* **Material supplied**
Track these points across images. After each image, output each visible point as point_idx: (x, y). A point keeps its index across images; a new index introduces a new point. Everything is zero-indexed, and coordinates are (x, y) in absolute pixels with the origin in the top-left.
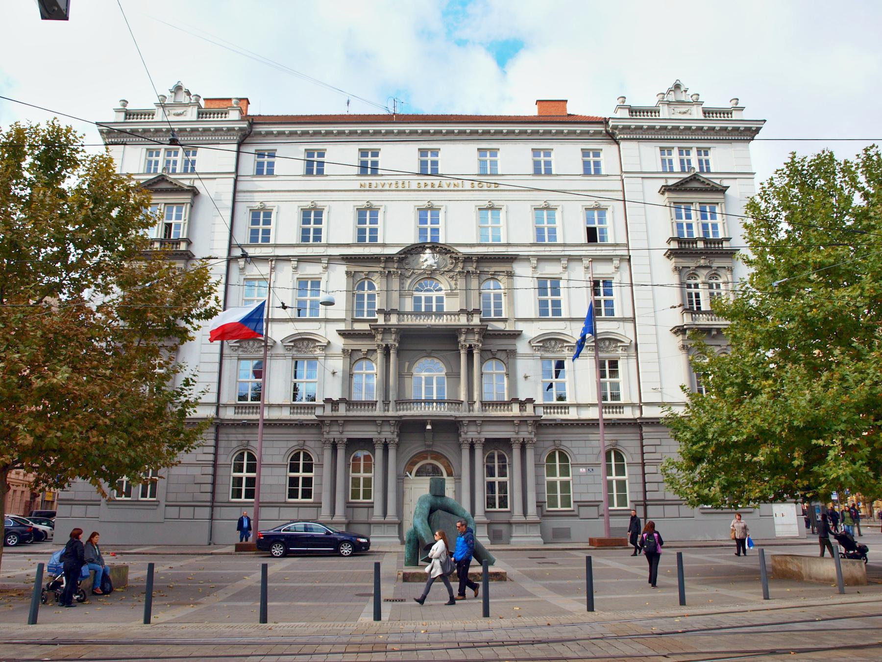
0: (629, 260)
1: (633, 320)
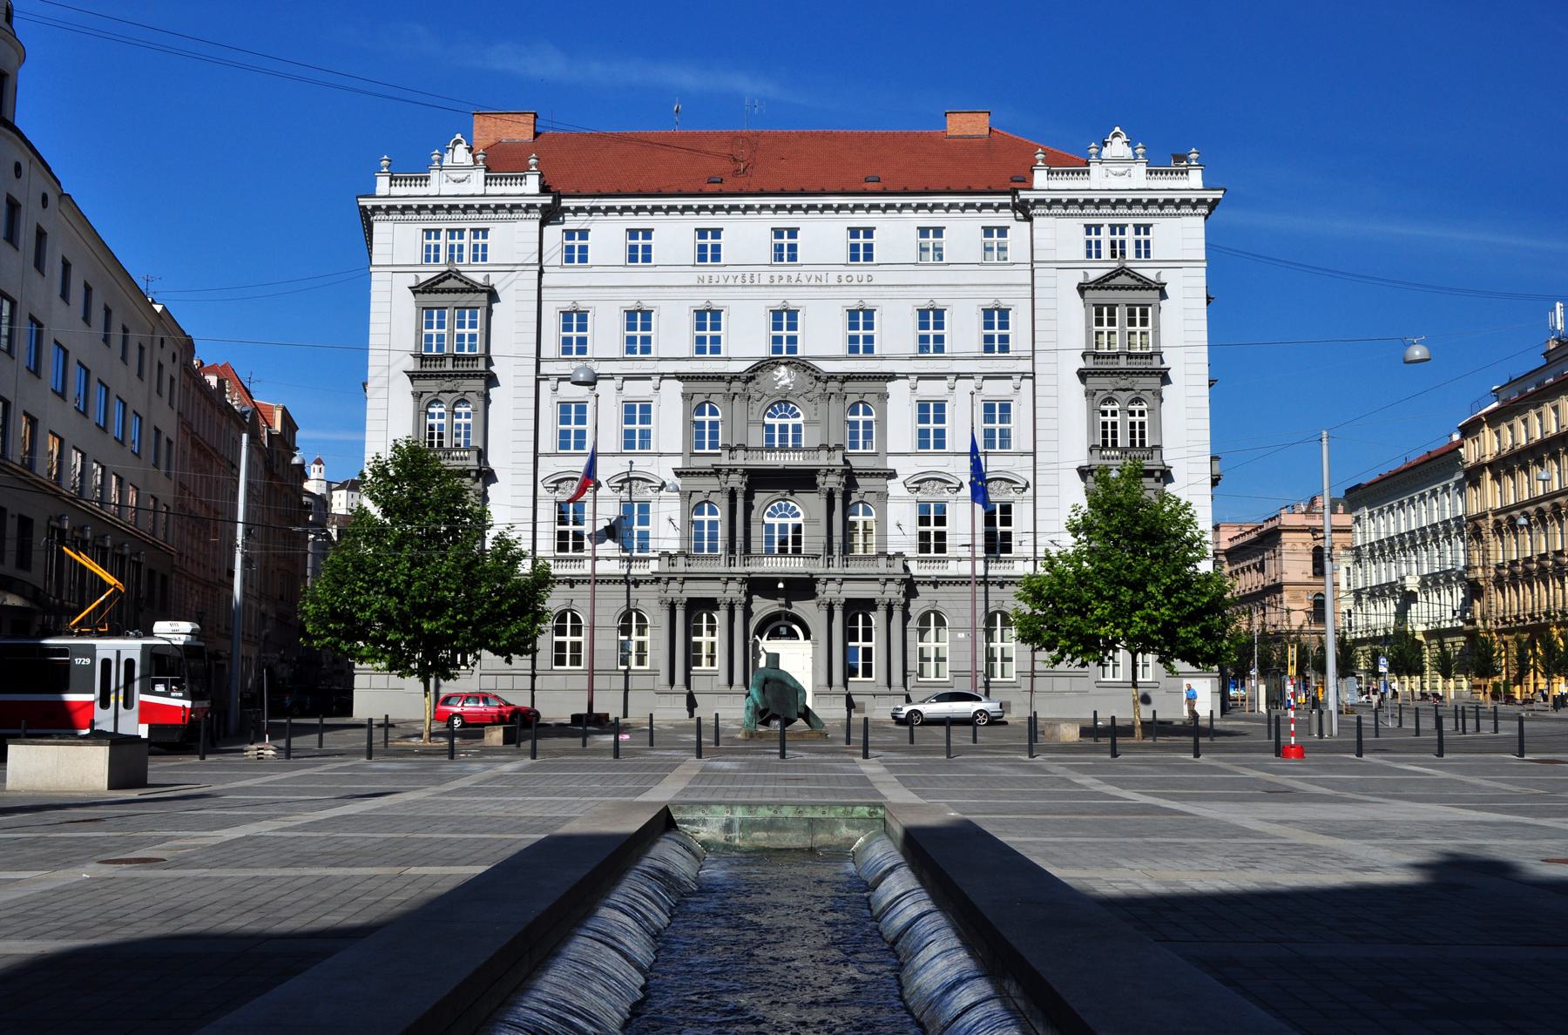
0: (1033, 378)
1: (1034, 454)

* **What to produce**
Give the lines of the data above as a numbered list, skipping any blank lines. Omit the pictures from your answer.

* **The solution**
1. Track these points across images. After each image, output each visible point as point_idx: (x, y). A point keeps its index across images; a new index introduces a new point. Everything is zero-indexed, and coordinates are (x, y) in absolute pixels with the origin in the top-left.
2. 0: (629, 260)
3. 1: (633, 320)
4. 0: (1033, 378)
5. 1: (1034, 454)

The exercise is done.